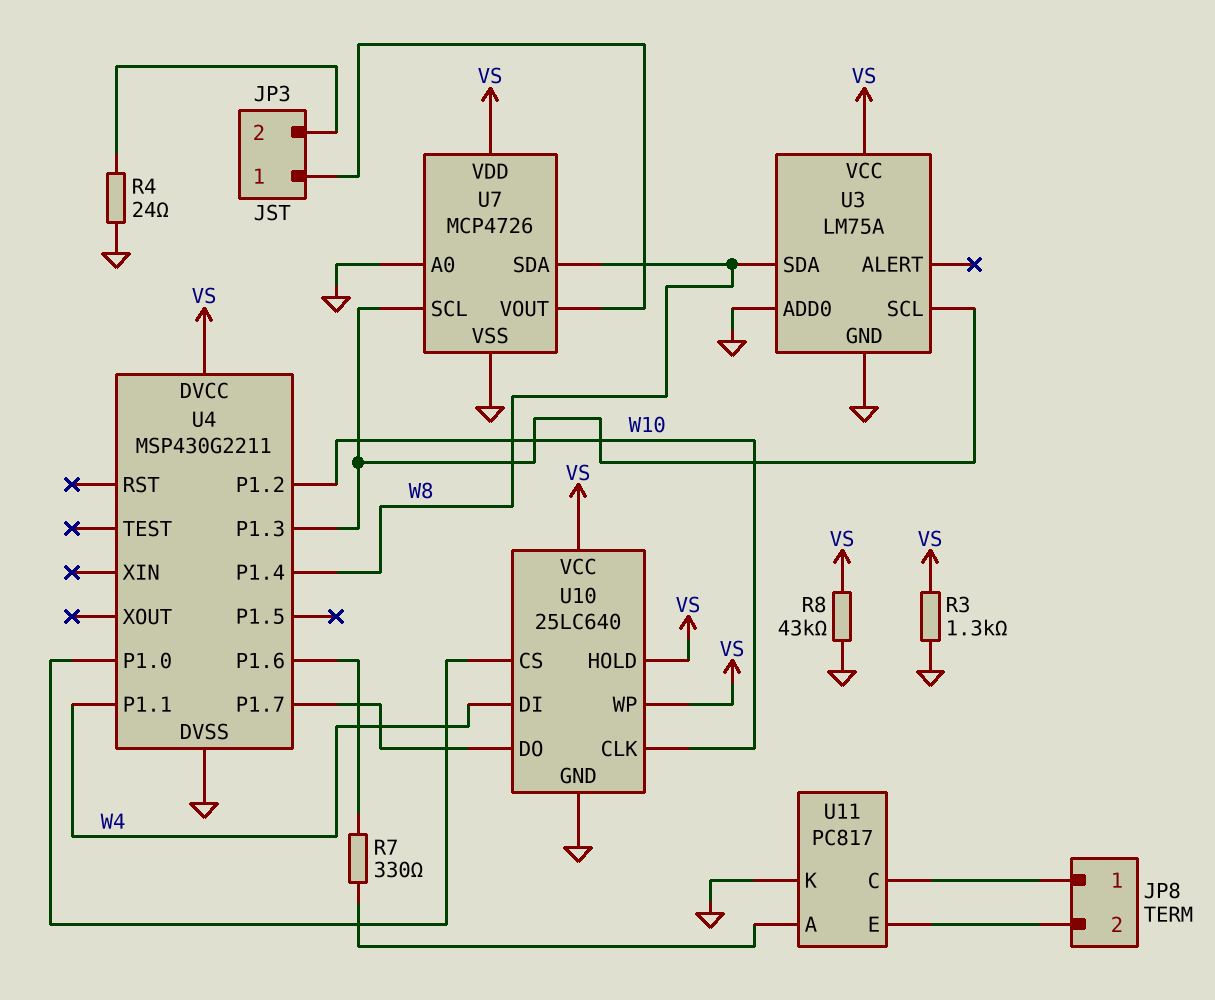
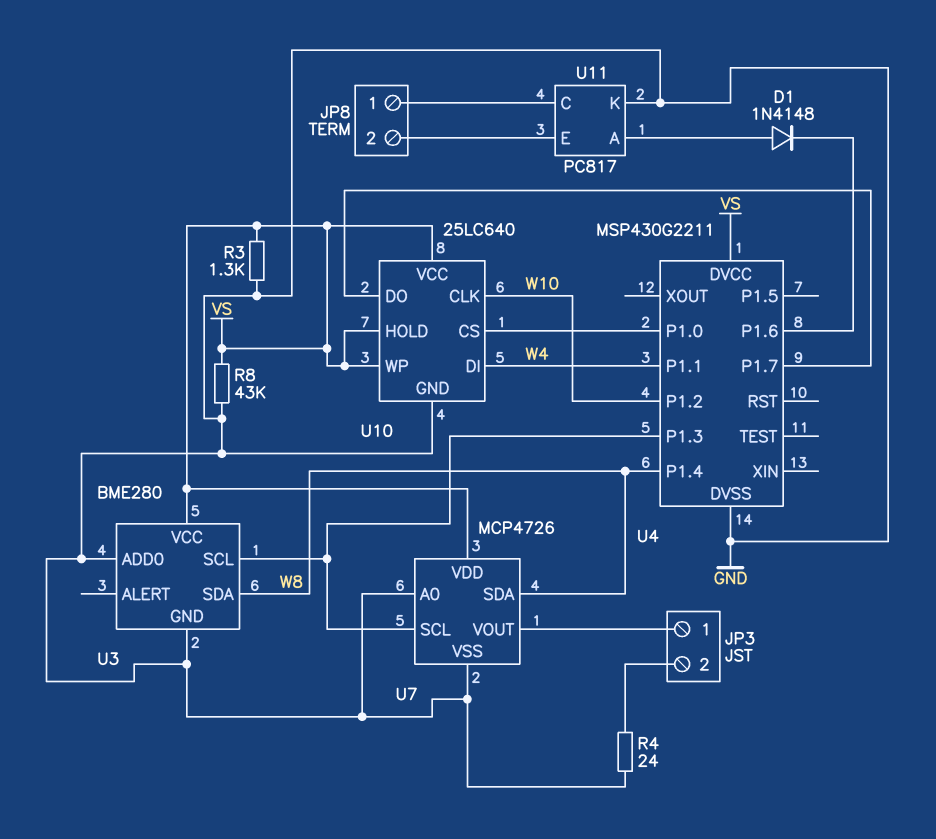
D1: none -> diode 1N4148 (A U11/A, K U4/P1.6)
R7: 330 (U4/P1.6, U11/A) -> none
U3: LM75A -> BME280

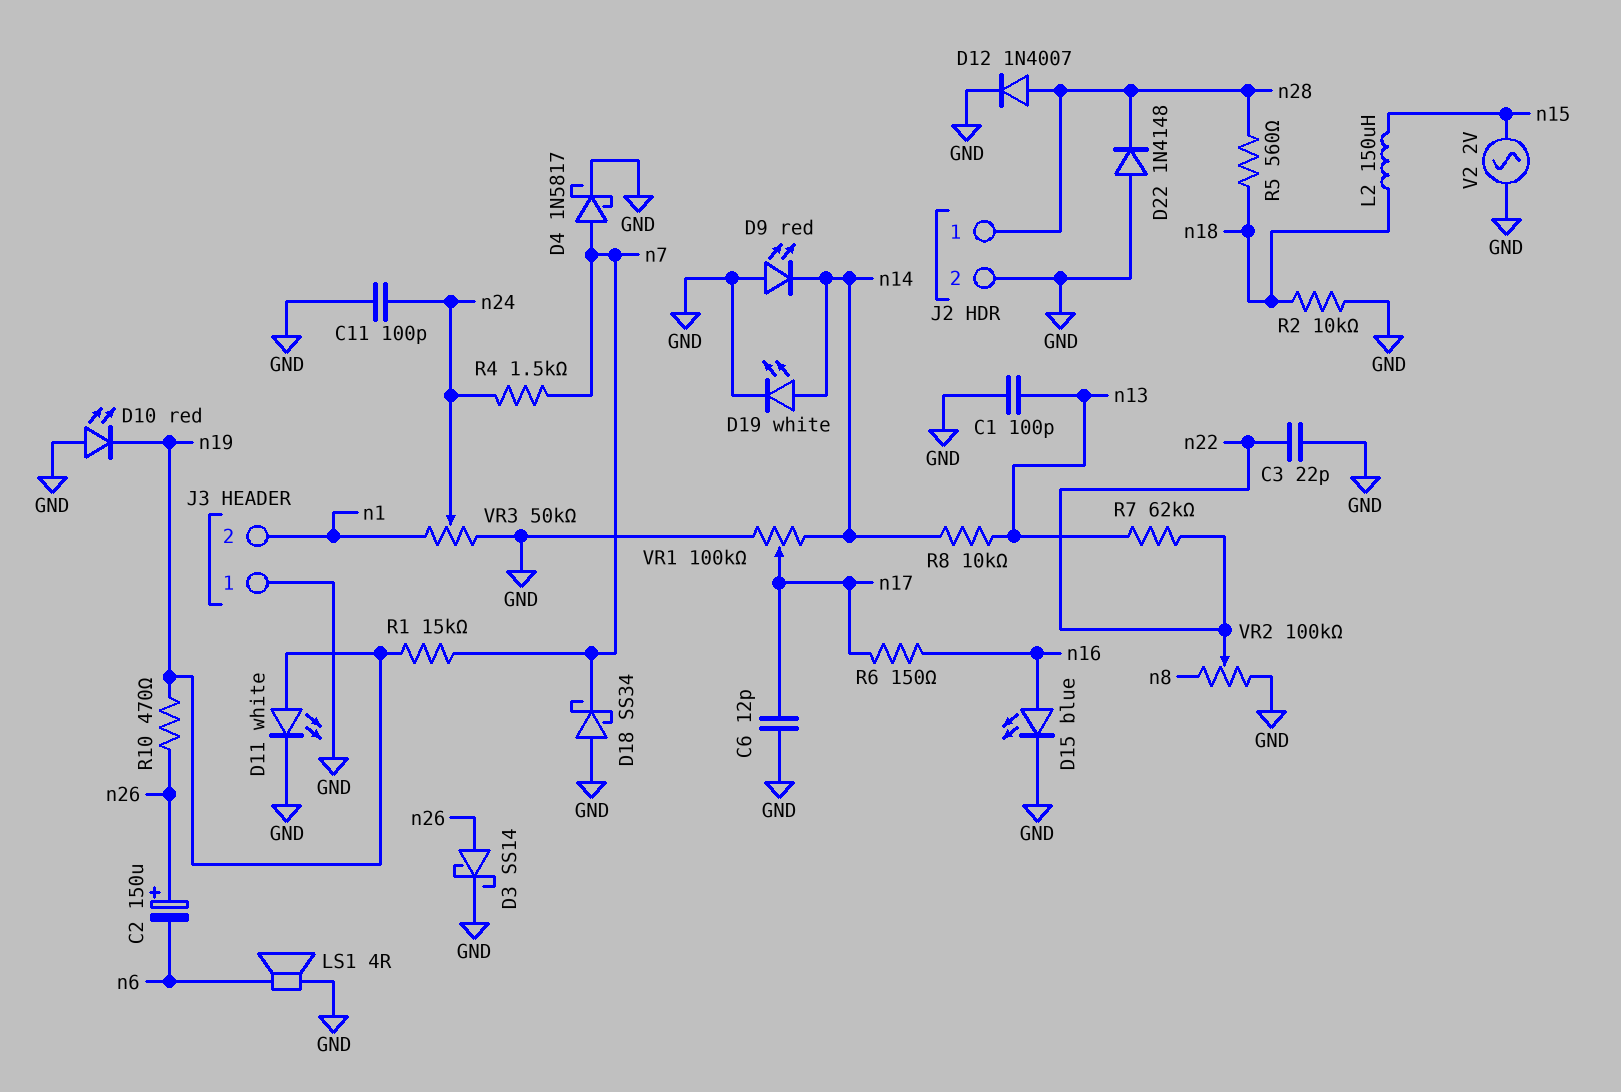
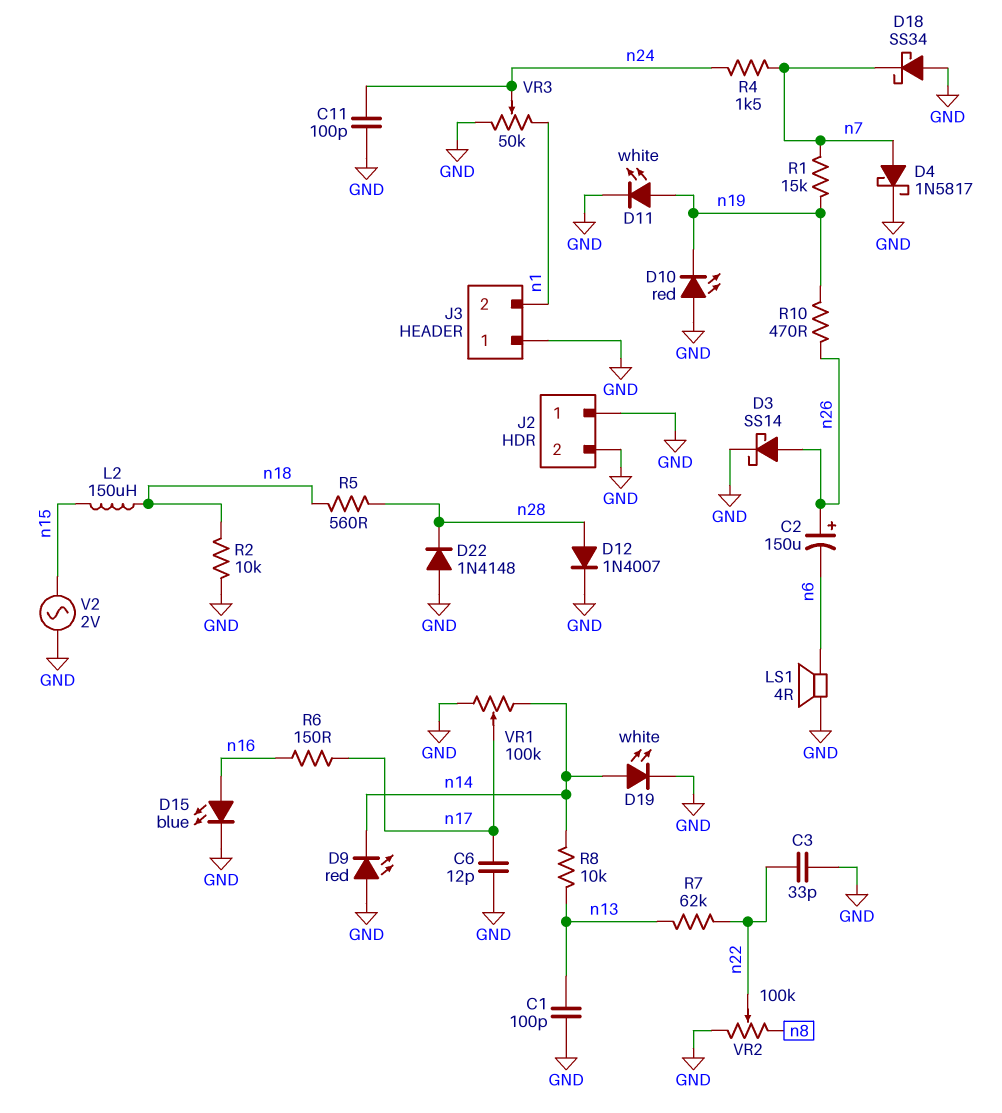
C3: 22pF (GND, n22) -> 33pF (GND, n22)
J2 pin 1: n28 -> GND

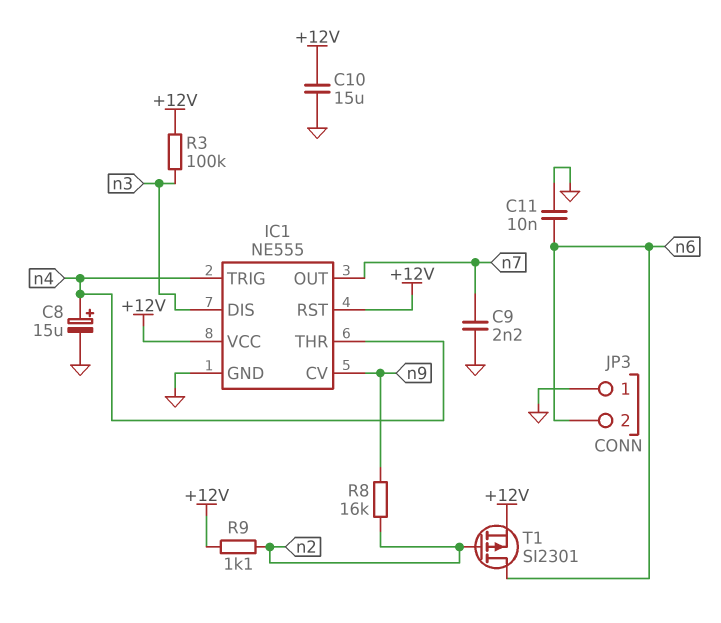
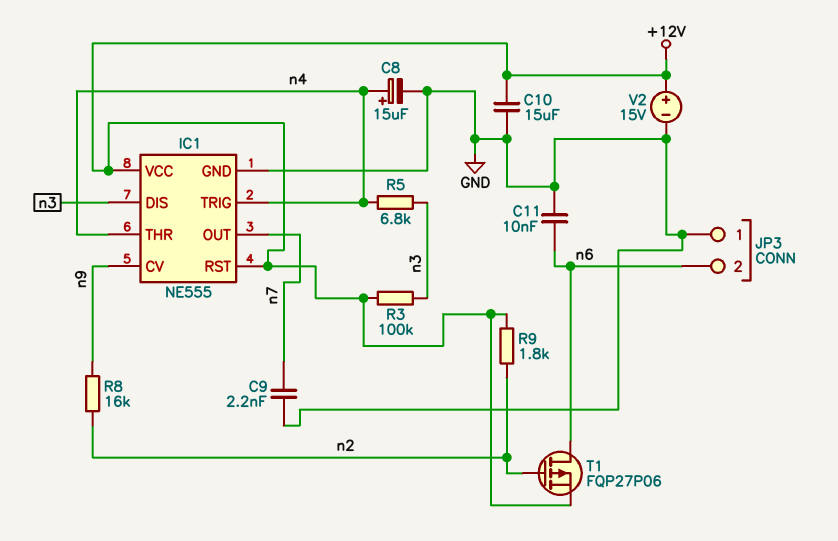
R5: none -> 6.8k (n3, n4)
R9: 1.1k (+12V, n2) -> 1.8k (+12V, n2)
T1: PMOS SI2301 (G n2, D n6, S +12V) -> PMOS FQP27P06 (G n2, D n6, S +12V)
V2: none -> 15V (plus +12V, minus GND)

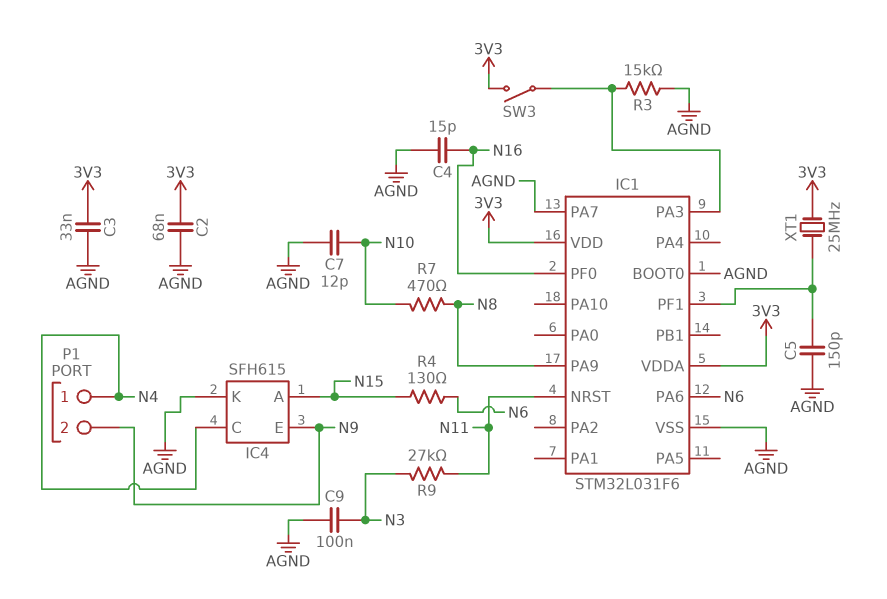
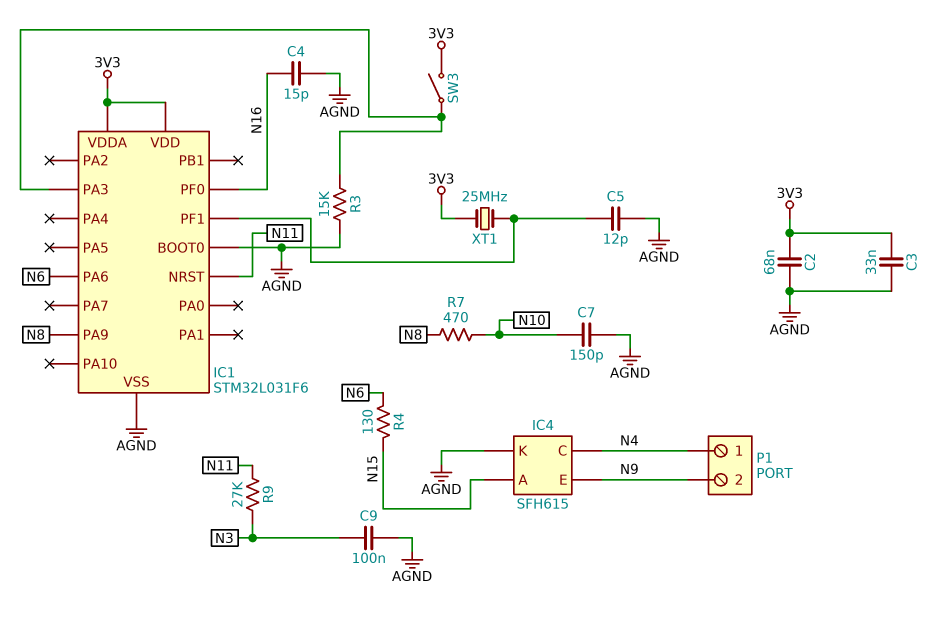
C5: 150pF (AGND, IC1/PF1) -> 12pF (AGND, IC1/PF1)
C7: 12pF (AGND, N10) -> 150pF (AGND, N10)
IC1 pin PA7: AGND -> none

[PROBLEM TO WORK ON] The output is the data above, repeated exactly, with pictures omitted.

[COMPLETED TASK]
D1: none -> diode 1N4148 (A U11/A, K U4/P1.6)
R7: 330 (U4/P1.6, U11/A) -> none
U3: LM75A -> BME280

C3: 22pF (GND, n22) -> 33pF (GND, n22)
J2 pin 1: n28 -> GND

R5: none -> 6.8k (n3, n4)
R9: 1.1k (+12V, n2) -> 1.8k (+12V, n2)
T1: PMOS SI2301 (G n2, D n6, S +12V) -> PMOS FQP27P06 (G n2, D n6, S +12V)
V2: none -> 15V (plus +12V, minus GND)

C5: 150pF (AGND, IC1/PF1) -> 12pF (AGND, IC1/PF1)
C7: 12pF (AGND, N10) -> 150pF (AGND, N10)
IC1 pin PA7: AGND -> none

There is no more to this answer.